--- Assignment ---
Lines in the listing below that include the word "moved" need to be copied.

--- Record excerpts ---
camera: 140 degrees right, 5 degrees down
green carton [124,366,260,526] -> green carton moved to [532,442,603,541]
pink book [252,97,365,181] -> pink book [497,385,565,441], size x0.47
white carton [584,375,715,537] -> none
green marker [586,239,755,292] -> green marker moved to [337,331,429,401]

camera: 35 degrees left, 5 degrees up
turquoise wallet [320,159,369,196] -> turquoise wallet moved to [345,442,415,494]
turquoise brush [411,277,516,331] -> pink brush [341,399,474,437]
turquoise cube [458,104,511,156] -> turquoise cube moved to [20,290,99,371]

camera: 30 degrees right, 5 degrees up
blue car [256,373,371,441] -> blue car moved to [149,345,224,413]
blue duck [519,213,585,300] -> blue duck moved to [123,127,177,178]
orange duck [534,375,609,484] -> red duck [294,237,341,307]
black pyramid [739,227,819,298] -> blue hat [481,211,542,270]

...

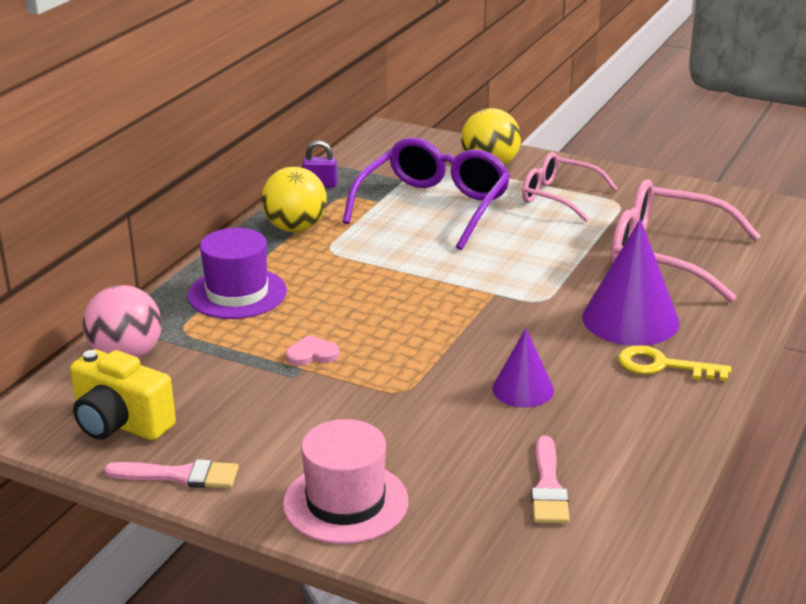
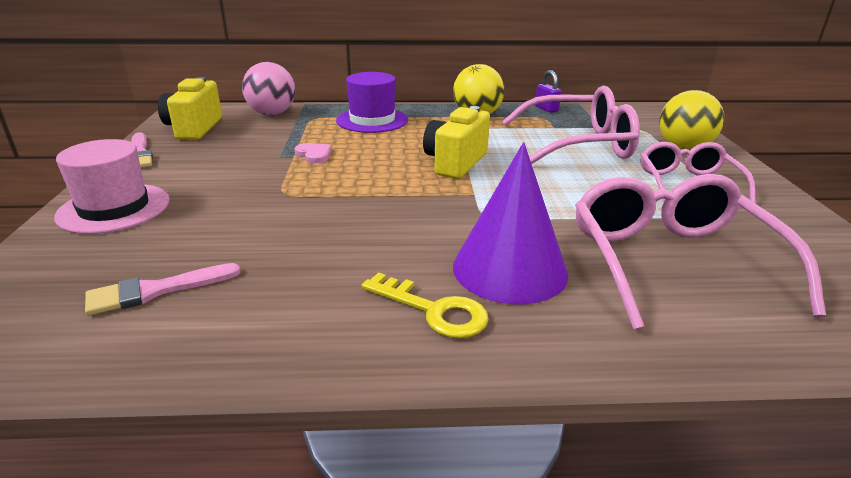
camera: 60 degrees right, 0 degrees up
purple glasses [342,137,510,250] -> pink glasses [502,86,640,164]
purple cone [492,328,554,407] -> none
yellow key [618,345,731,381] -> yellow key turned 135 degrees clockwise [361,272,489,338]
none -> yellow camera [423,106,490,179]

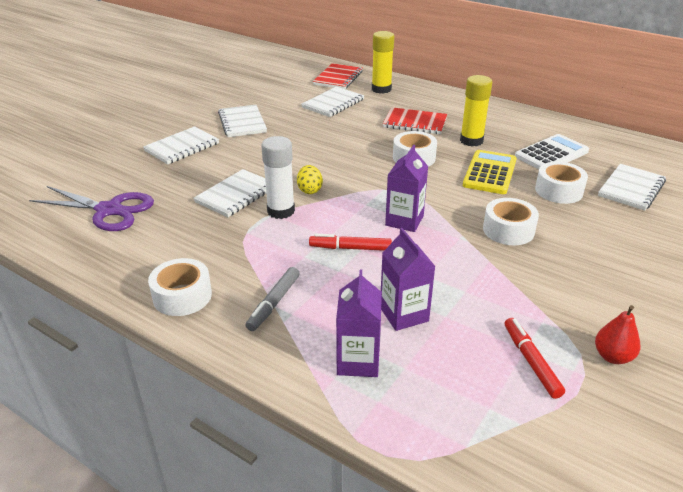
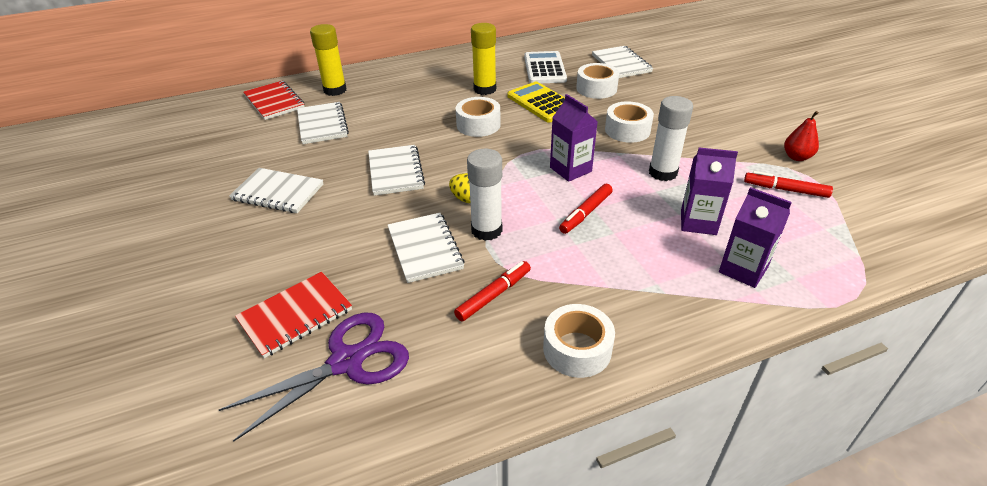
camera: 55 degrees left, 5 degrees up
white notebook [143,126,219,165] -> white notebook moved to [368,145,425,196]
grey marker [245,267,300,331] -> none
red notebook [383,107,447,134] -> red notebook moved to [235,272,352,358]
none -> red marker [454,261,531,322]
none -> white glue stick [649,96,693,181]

--- Solution below ---
green carton [124,366,260,526] -> green carton moved to [532,442,603,541]
green marker [586,239,755,292] -> green marker moved to [337,331,429,401]
turquoise wallet [320,159,369,196] -> turquoise wallet moved to [345,442,415,494]
turquoise cube [458,104,511,156] -> turquoise cube moved to [20,290,99,371]
blue car [256,373,371,441] -> blue car moved to [149,345,224,413]
blue duck [519,213,585,300] -> blue duck moved to [123,127,177,178]
white notebook [143,126,219,165] -> white notebook moved to [368,145,425,196]
red notebook [383,107,447,134] -> red notebook moved to [235,272,352,358]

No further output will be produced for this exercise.